Work instructions
Go to the line containing "R9: 15k (J2/1, W1) -> 12k (J2/1, W1)" in the records below. Repeat it and the lines after it exactly, all the way to the end.

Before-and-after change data
——————

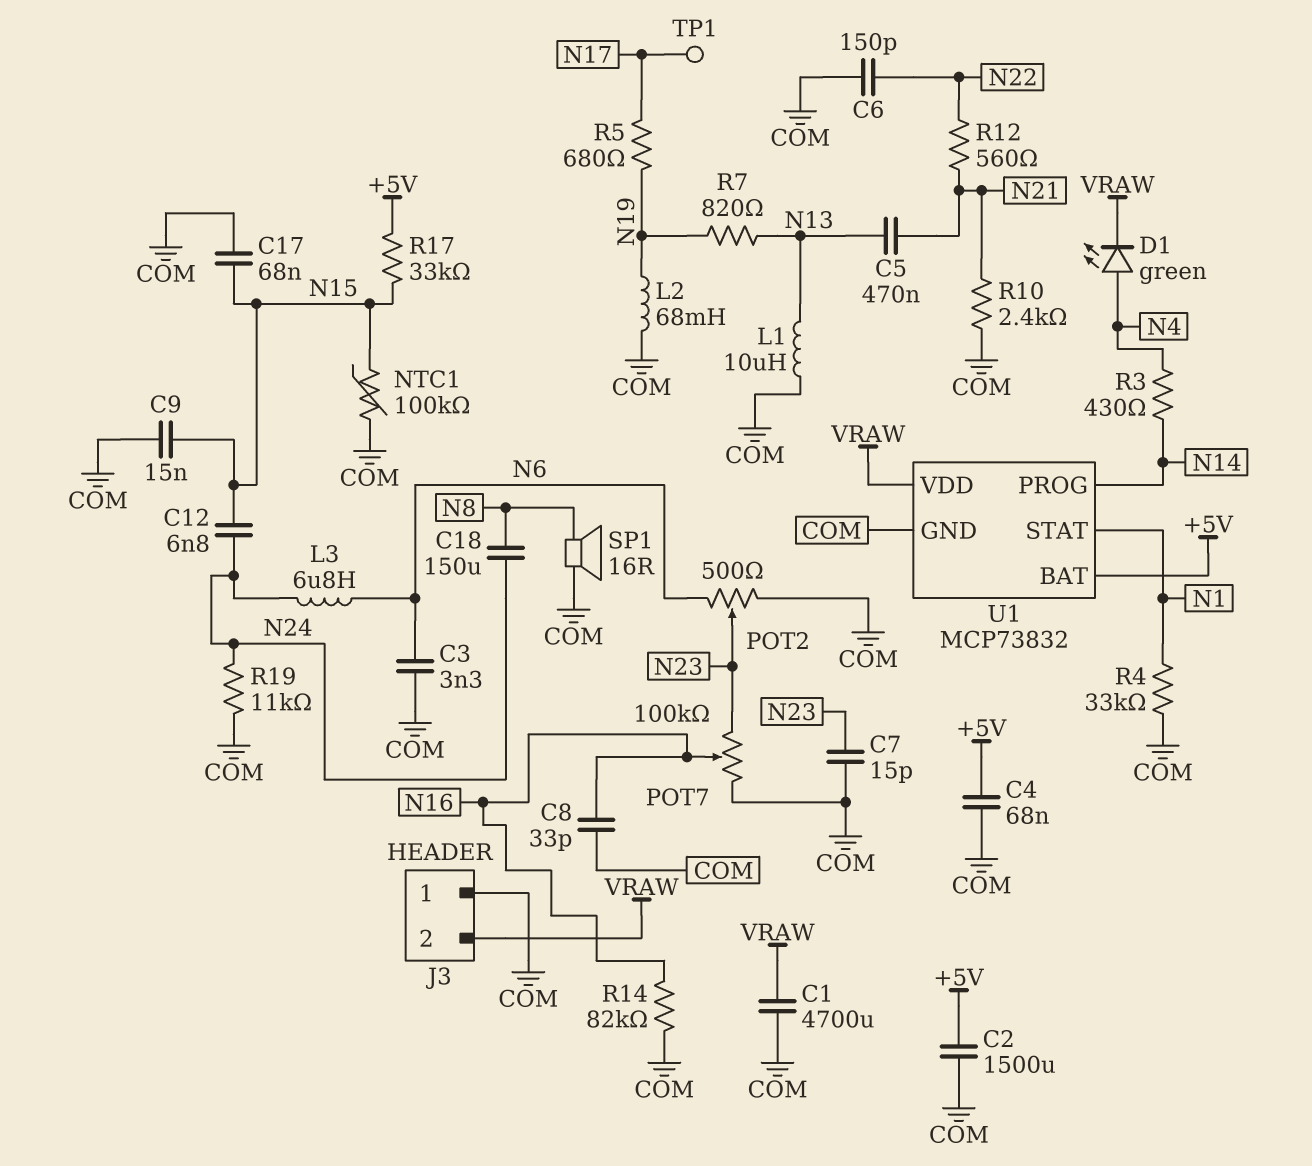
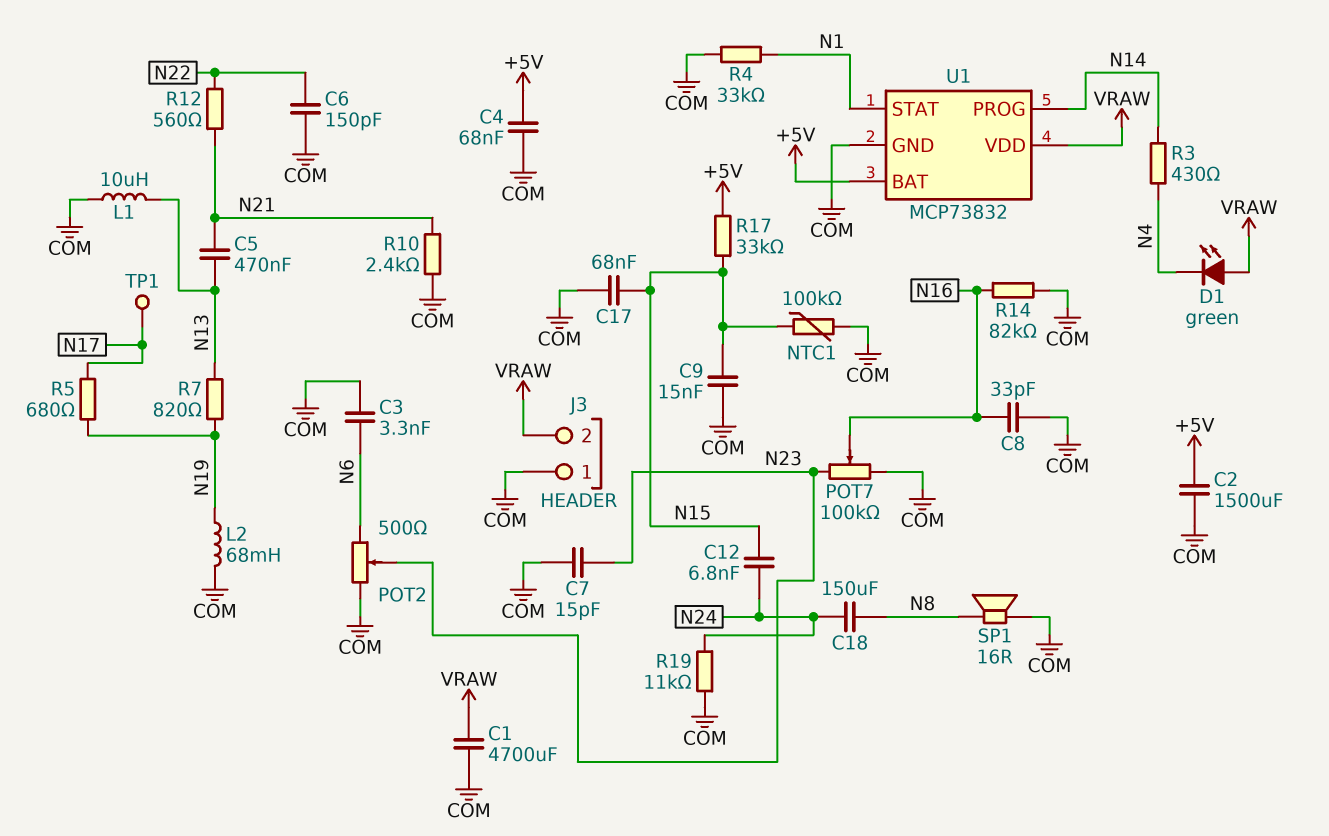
D1: LED green (A N4, K VRAW) -> LED green (A VRAW, K N4)
L3: 6.8uH (N6, N24) -> none

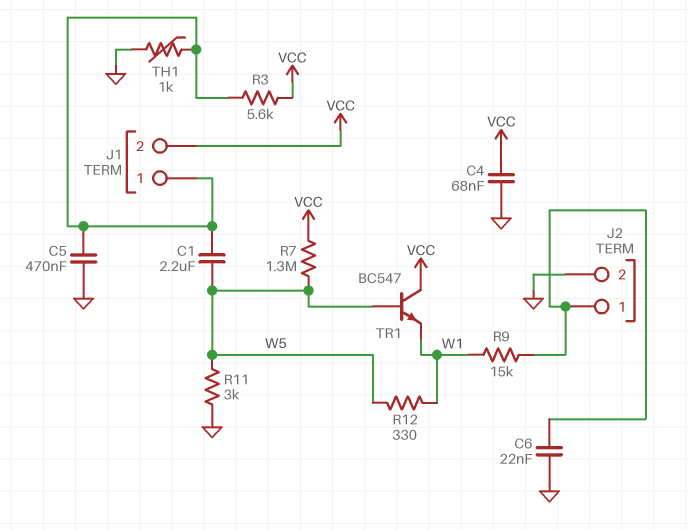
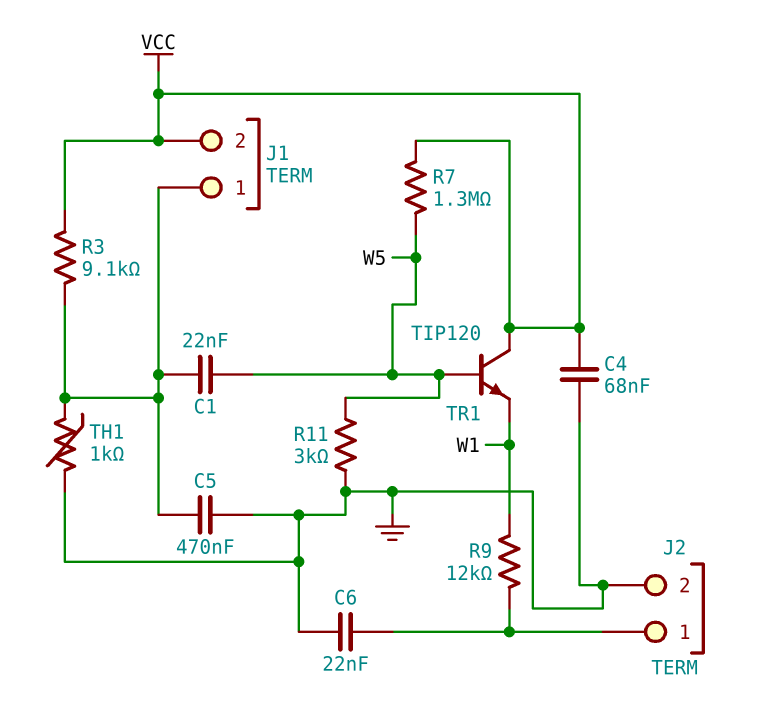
C1: 2.2uF (J1/1, W5) -> 22nF (J1/1, W5)
R3: 5.6k (J1/1, VCC) -> 9.1k (J1/1, VCC)
R9: 15k (J2/1, W1) -> 12k (J2/1, W1)
R12: 330 (W1, W5) -> none
TR1: NPN BC547 (B W5, C VCC, E W1) -> NPN TIP120 (B W5, C VCC, E W1)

——————

Your solution
R9: 15k (J2/1, W1) -> 12k (J2/1, W1)
R12: 330 (W1, W5) -> none
TR1: NPN BC547 (B W5, C VCC, E W1) -> NPN TIP120 (B W5, C VCC, E W1)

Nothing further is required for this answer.